• EXERCISE DESCRIPTION:
Write the line that contains "Survey the image" and each one after it, word for word, ending with the final line of the data.

• Items from a data source:
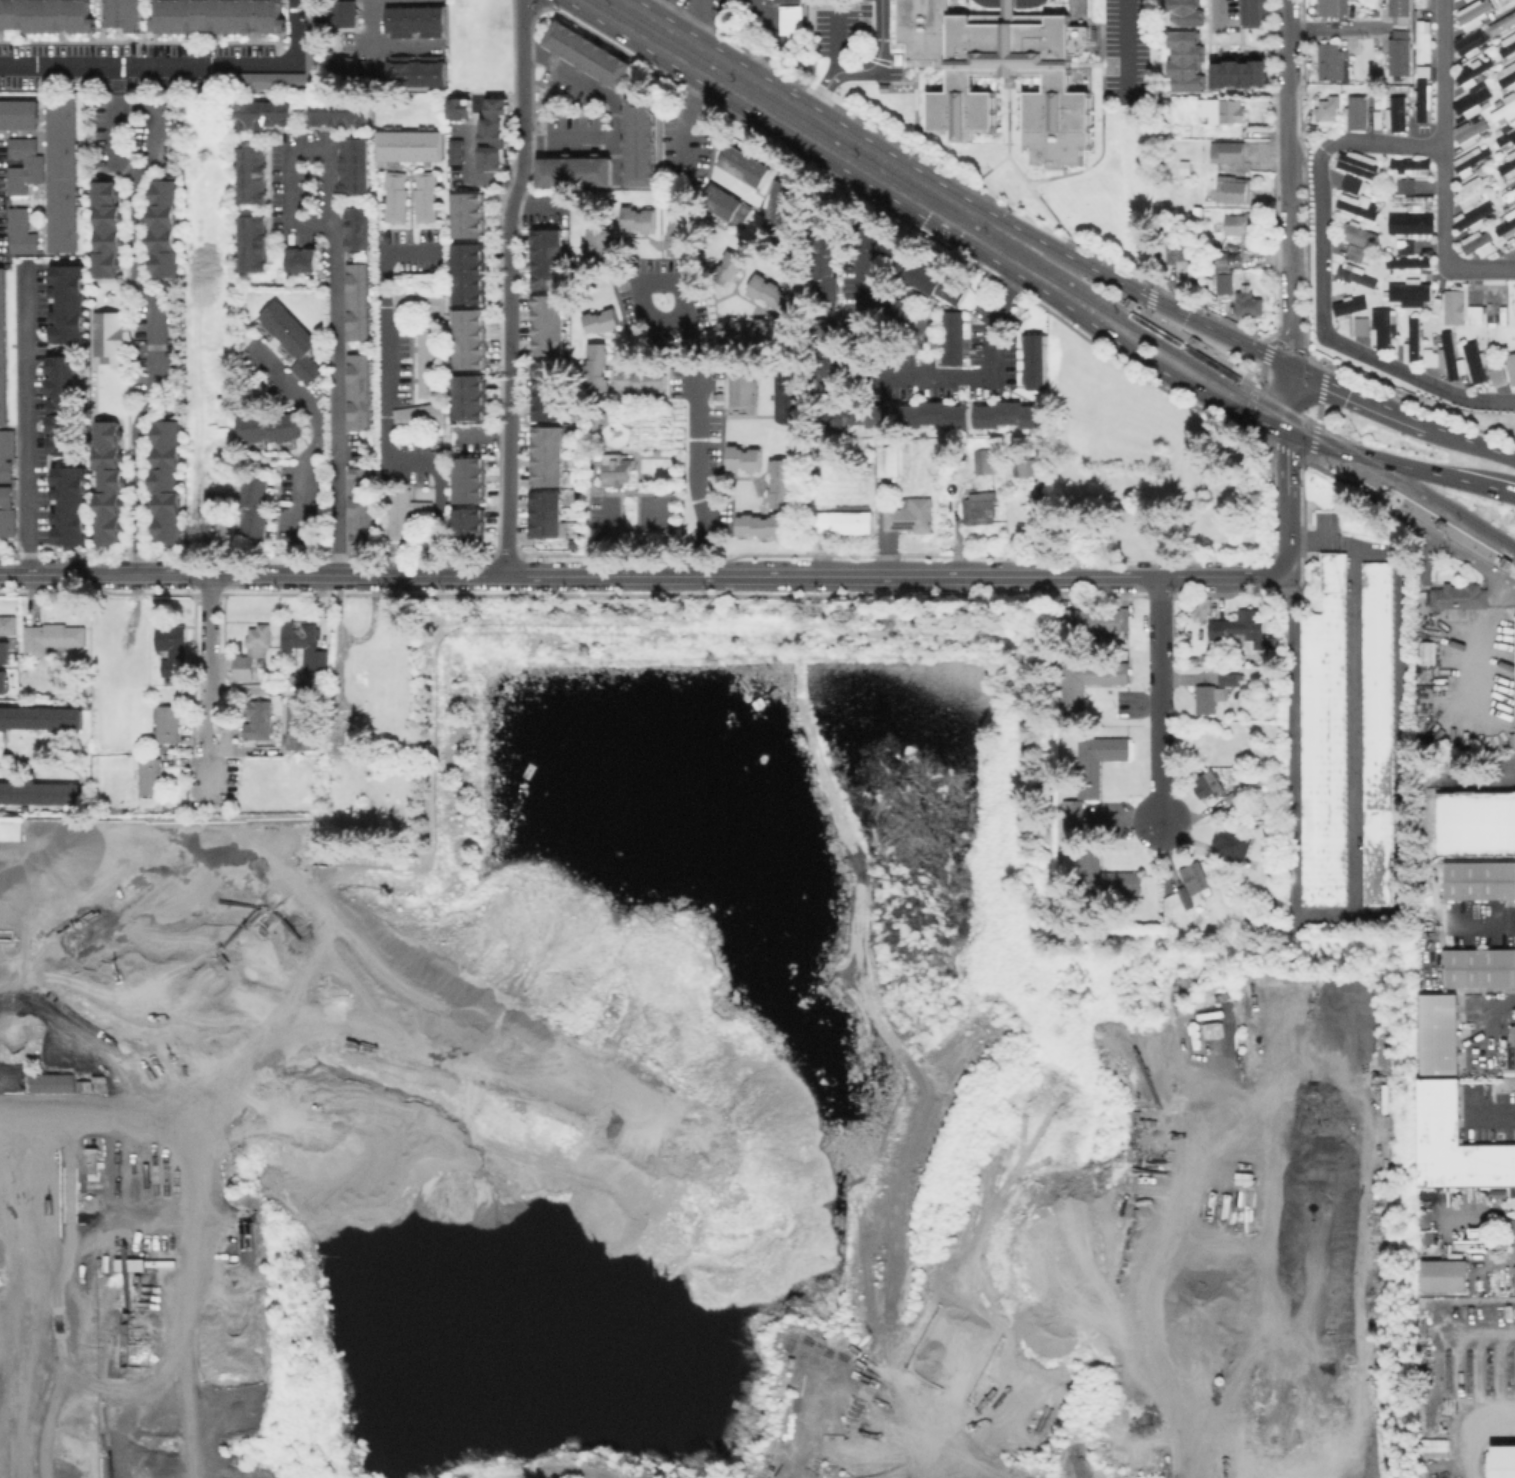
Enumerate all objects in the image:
building: (794, 0)
building: (1418, 3)
building: (1331, 7)
building: (1185, 11)
road: (1215, 11)
building: (1398, 11)
building: (126, 13)
building: (345, 13)
building: (1253, 13)
building: (1472, 13)
building: (46, 15)
building: (218, 15)
road: (702, 18)
building: (413, 21)
building: (793, 23)
building: (315, 27)
road: (1334, 28)
parking lot: (843, 29)
road: (761, 35)
building: (492, 37)
building: (1421, 40)
building: (1468, 42)
road: (836, 43)
road: (372, 44)
building: (1507, 46)
parking lot: (1124, 47)
building: (6, 49)
building: (84, 49)
building: (211, 49)
road: (1127, 51)
building: (1397, 53)
building: (590, 54)
building: (1184, 60)
building: (1331, 62)
road: (181, 64)
road: (867, 68)
building: (415, 70)
building: (999, 72)
building: (1471, 72)
building: (1237, 73)
building: (1504, 75)
building: (17, 80)
building: (95, 83)
building: (151, 84)
road: (916, 85)
building: (1421, 93)
building: (457, 108)
building: (1504, 108)
road: (614, 110)
building: (1221, 110)
building: (1328, 110)
building: (1358, 113)
building: (1396, 113)
building: (19, 114)
building: (262, 114)
road: (524, 116)
building: (337, 118)
road: (1009, 118)
building: (1468, 131)
building: (493, 134)
building: (1506, 134)
road: (1103, 136)
building: (408, 145)
building: (642, 145)
building: (454, 150)
building: (1228, 151)
railway: (865, 153)
road: (1287, 155)
building: (1471, 158)
building: (1356, 163)
building: (27, 164)
building: (743, 164)
building: (1508, 164)
building: (352, 165)
building: (1186, 166)
building: (1407, 166)
road: (1445, 166)
building: (576, 171)
building: (64, 172)
road: (473, 172)
building: (251, 174)
road: (1028, 179)
road: (961, 181)
building: (1350, 183)
building: (1403, 184)
building: (1234, 190)
building: (1472, 190)
road: (1133, 191)
road: (959, 194)
building: (423, 195)
building: (393, 196)
railway: (918, 197)
building: (724, 204)
building: (780, 204)
building: (1356, 205)
building: (1197, 214)
building: (470, 215)
building: (1474, 216)
building: (636, 218)
road: (925, 218)
building: (1505, 222)
building: (107, 224)
building: (1410, 224)
building: (165, 225)
building: (1243, 226)
building: (356, 228)
building: (22, 231)
building: (1358, 236)
building: (677, 239)
building: (252, 243)
building: (1477, 243)
building: (596, 244)
building: (1403, 246)
building: (886, 247)
building: (1353, 252)
building: (828, 256)
building: (300, 259)
building: (548, 259)
building: (1406, 262)
building: (1183, 263)
building: (727, 267)
building: (471, 274)
building: (1358, 279)
building: (931, 281)
building: (1225, 281)
road: (1322, 281)
road: (672, 285)
building: (1409, 292)
building: (770, 294)
road: (337, 295)
road: (1150, 296)
railway: (1127, 297)
building: (357, 301)
building: (417, 301)
building: (67, 303)
building: (1249, 303)
building: (1348, 305)
building: (1458, 306)
building: (1514, 306)
road: (157, 313)
building: (900, 318)
building: (599, 320)
building: (1358, 325)
building: (1382, 325)
building: (548, 327)
building: (741, 330)
road: (1000, 331)
building: (111, 336)
building: (953, 338)
road: (1296, 338)
building: (471, 339)
road: (1281, 339)
building: (291, 340)
building: (1411, 340)
railway: (1184, 346)
road: (1200, 346)
road: (1289, 348)
building: (3, 349)
road: (866, 349)
building: (828, 355)
building: (1441, 355)
building: (426, 358)
building: (1036, 361)
building: (1473, 361)
road: (1314, 363)
building: (1510, 366)
building: (595, 367)
traffic signals: (1295, 368)
building: (1496, 375)
building: (639, 379)
road: (1257, 385)
building: (740, 387)
building: (357, 391)
building: (549, 391)
road: (1359, 396)
building: (471, 398)
road: (1292, 400)
road: (510, 403)
building: (60, 404)
road: (1319, 412)
road: (384, 413)
building: (1011, 414)
building: (417, 415)
building: (894, 415)
road: (26, 420)
road: (622, 421)
building: (267, 427)
traffic signals: (1289, 432)
road: (694, 435)
railway: (1330, 435)
railway: (1316, 438)
road: (1469, 442)
road: (1278, 446)
road: (1327, 446)
road: (309, 450)
building: (6, 454)
building: (548, 457)
building: (743, 458)
building: (983, 460)
building: (891, 462)
building: (1028, 466)
building: (621, 469)
road: (674, 470)
road: (603, 471)
road: (591, 472)
building: (225, 473)
road: (1440, 475)
building: (472, 479)
building: (169, 480)
building: (109, 483)
building: (780, 483)
road: (1353, 487)
park: (633, 488)
railway: (1415, 498)
railway: (1385, 501)
road: (1287, 504)
building: (216, 505)
building: (69, 506)
building: (251, 506)
building: (358, 506)
building: (979, 509)
building: (7, 511)
building: (404, 512)
road: (1413, 513)
building: (911, 515)
railway: (1464, 515)
building: (550, 516)
building: (848, 520)
building: (763, 524)
rooftop solar panel: (902, 524)
building: (473, 528)
railway: (1477, 535)
road: (668, 536)
road: (615, 540)
road: (1459, 550)
railway: (1513, 557)
road: (525, 577)
road: (1168, 579)
building: (1460, 597)
building: (1095, 620)
building: (6, 624)
rooftop solar panel: (52, 628)
building: (1242, 630)
building: (308, 636)
building: (53, 637)
building: (259, 640)
building: (3, 646)
building: (172, 647)
building: (1428, 651)
building: (3, 657)
building: (322, 660)
road: (212, 666)
building: (245, 669)
building: (1229, 675)
building: (364, 676)
building: (1089, 679)
building: (2, 681)
building: (1206, 699)
road: (1163, 703)
building: (39, 718)
building: (262, 719)
building: (167, 724)
building: (307, 725)
building: (1376, 732)
building: (1323, 740)
building: (344, 749)
building: (1095, 761)
road: (1507, 769)
building: (149, 775)
building: (1210, 784)
building: (39, 793)
building: (1235, 794)
building: (1070, 821)
building: (1475, 821)
building: (11, 829)
building: (1232, 844)
building: (1195, 877)
building: (1104, 878)
building: (1478, 880)
road: (1351, 893)
building: (1186, 897)
road: (1483, 921)
building: (1479, 967)
road: (1502, 999)
building: (1437, 1033)
building: (1514, 1071)
quarry: (678, 1109)
road: (1492, 1116)
road: (110, 1121)
building: (1454, 1143)
building: (1514, 1228)
building: (1427, 1236)
road: (1504, 1266)
building: (1442, 1274)
road: (1479, 1334)
road: (1472, 1432)
building: (1432, 1447)
building: (1503, 1461)

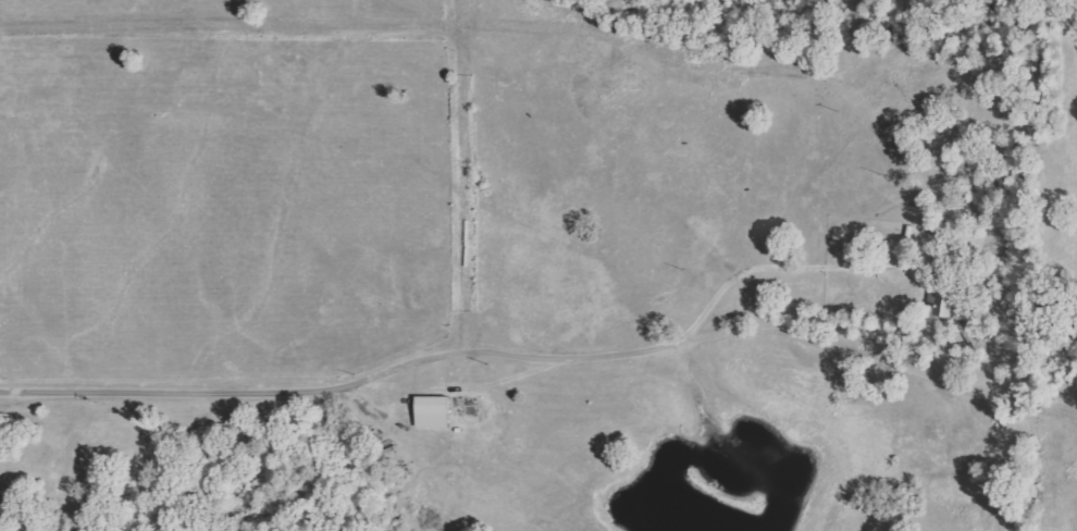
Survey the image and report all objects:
road: (230, 26)
road: (782, 267)
road: (775, 331)
road: (405, 364)
building: (431, 412)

• SOLUTION:
Survey the image and report all objects:
road: (230, 26)
road: (782, 267)
road: (775, 331)
road: (405, 364)
building: (431, 412)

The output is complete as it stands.